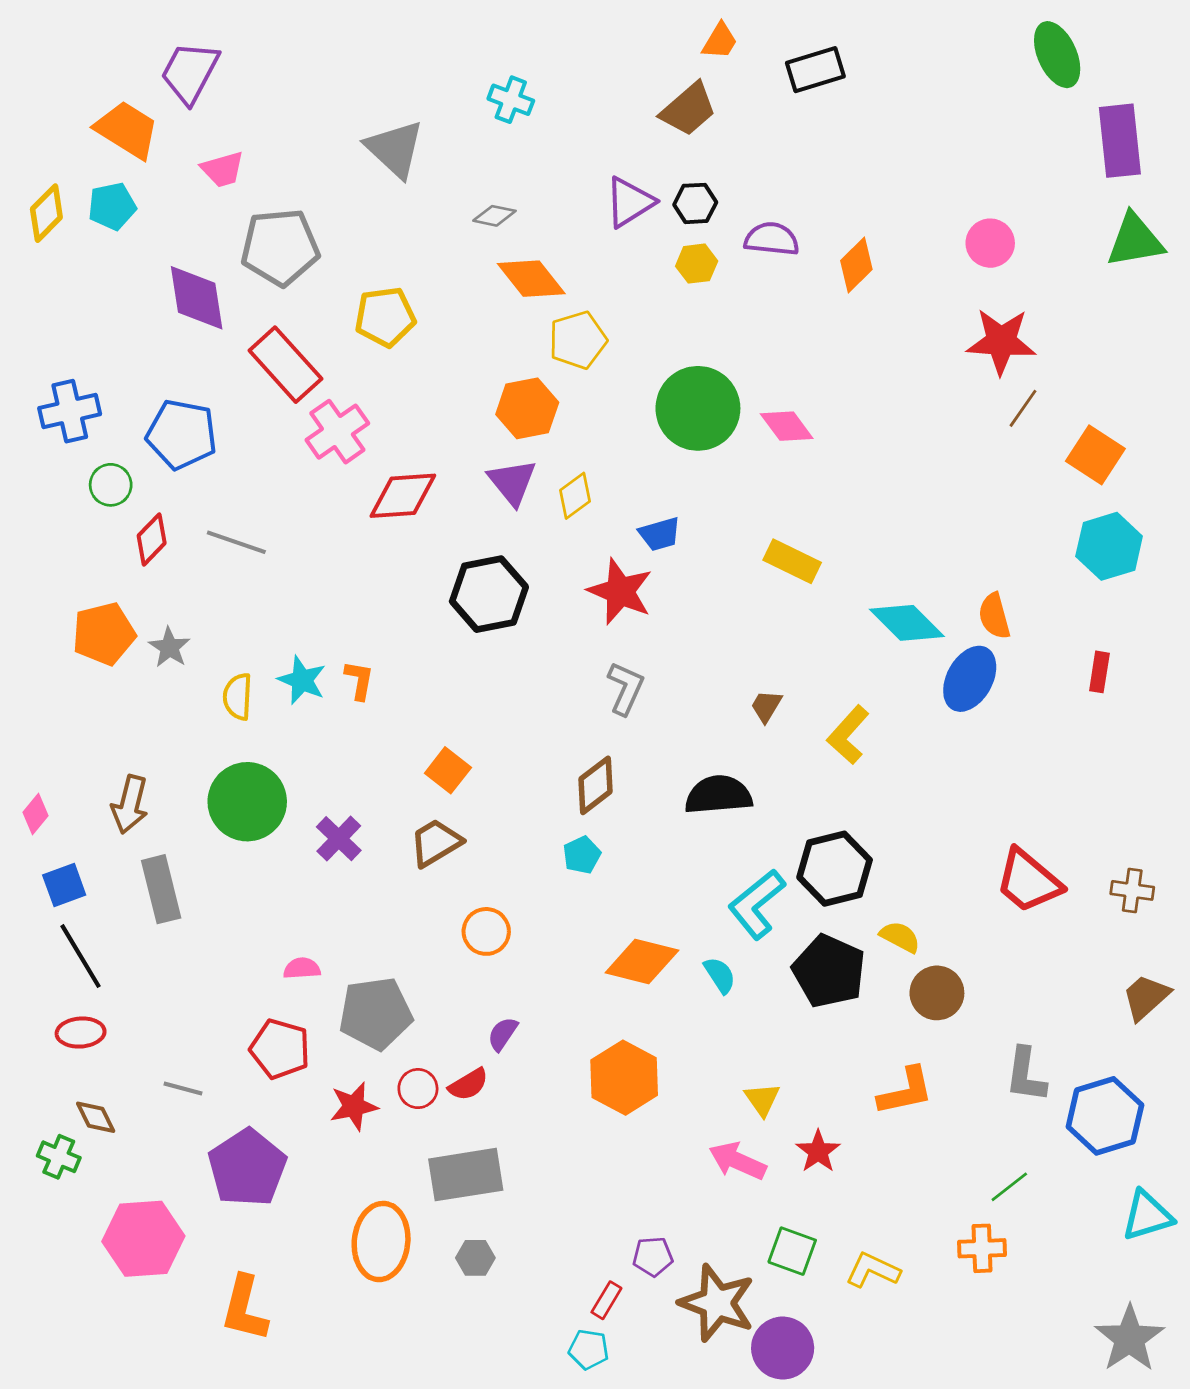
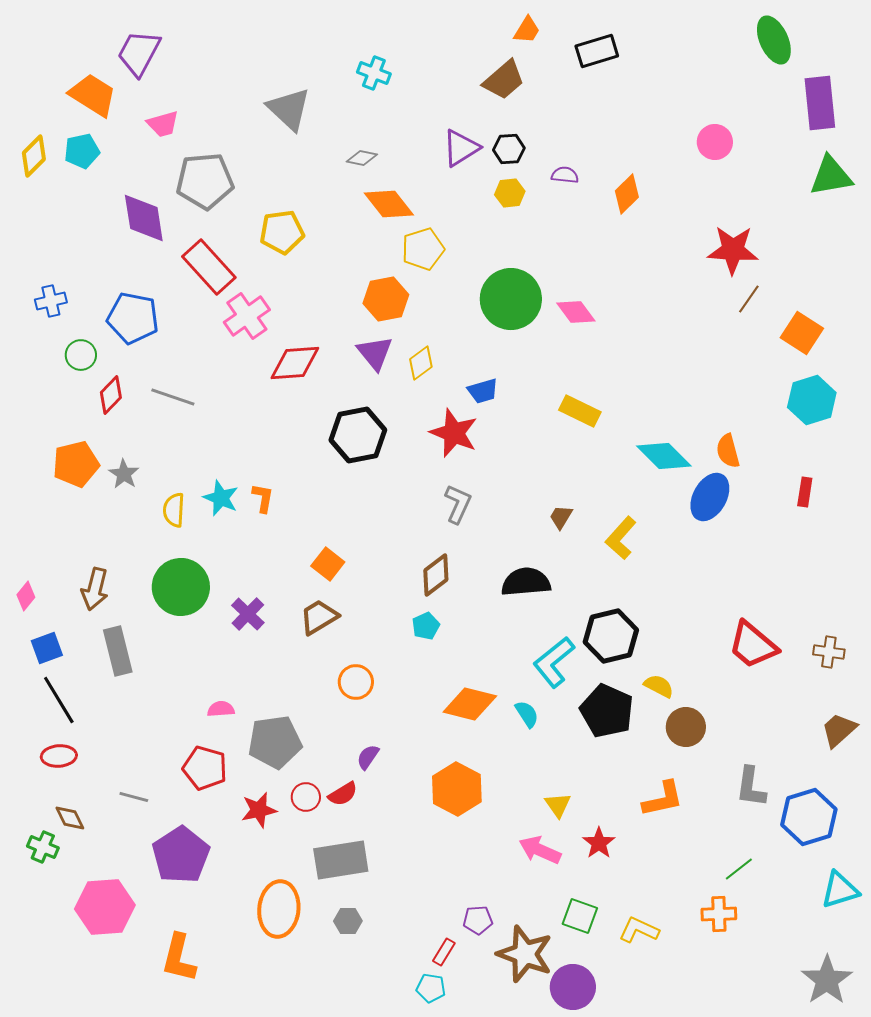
purple semicircle: (772, 239) -> (565, 175), size x0.7
pink circle: (990, 243) -> (715, 142), moved
blue cross: (70, 411) -> (51, 301), size x0.7

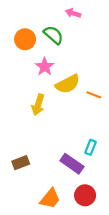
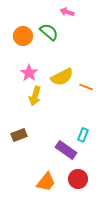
pink star: (45, 67) -> (29, 73), moved
brown rectangle: (21, 163) -> (19, 135), moved

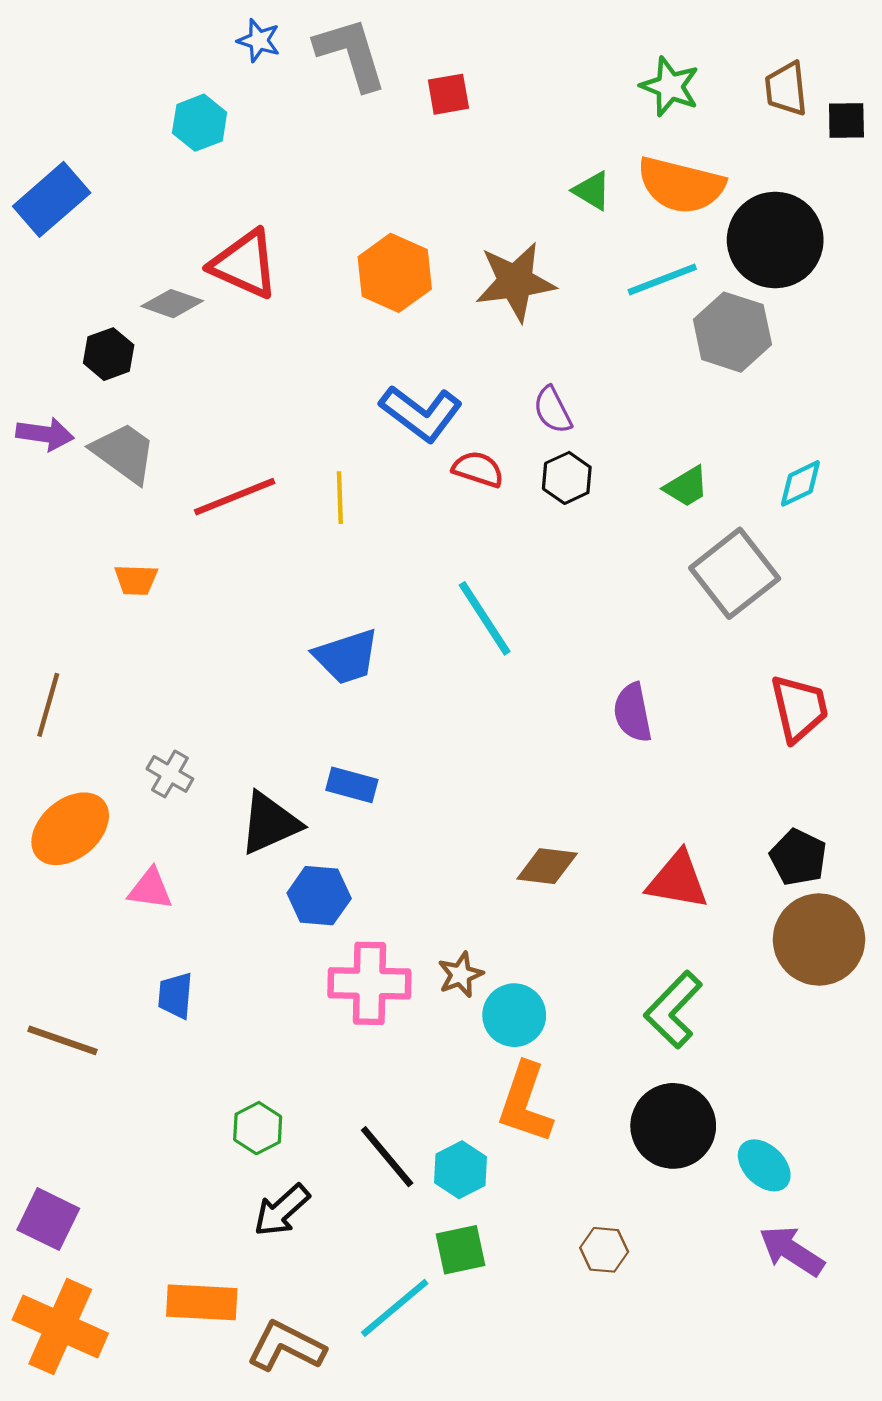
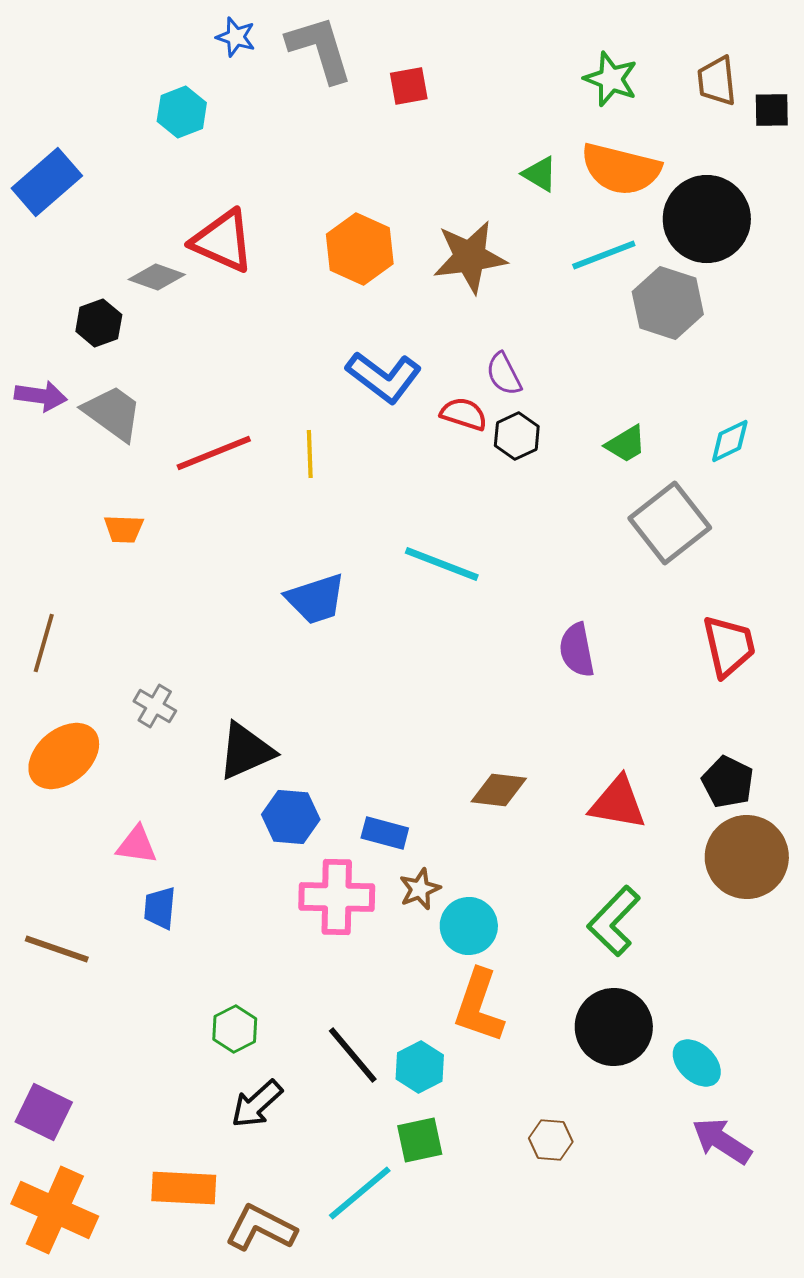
red semicircle: (478, 469) -> (464, 414), moved
cyan line: (485, 618) -> (442, 564), turned -36
blue rectangle: (352, 785) -> (385, 833), moved
pink triangle: (150, 889) -> (137, 845), moved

◆ ◆ ◆ ◆

Work task: Since the pictures are not wanted, give the material again exactly without them.

Answer for this exercise:
purple semicircle: (772, 239) -> (565, 175), size x0.7
pink circle: (990, 243) -> (715, 142), moved
blue cross: (70, 411) -> (51, 301), size x0.7

pink star: (45, 67) -> (29, 73), moved
brown rectangle: (21, 163) -> (19, 135), moved

red semicircle: (478, 469) -> (464, 414), moved
cyan line: (485, 618) -> (442, 564), turned -36
blue rectangle: (352, 785) -> (385, 833), moved
pink triangle: (150, 889) -> (137, 845), moved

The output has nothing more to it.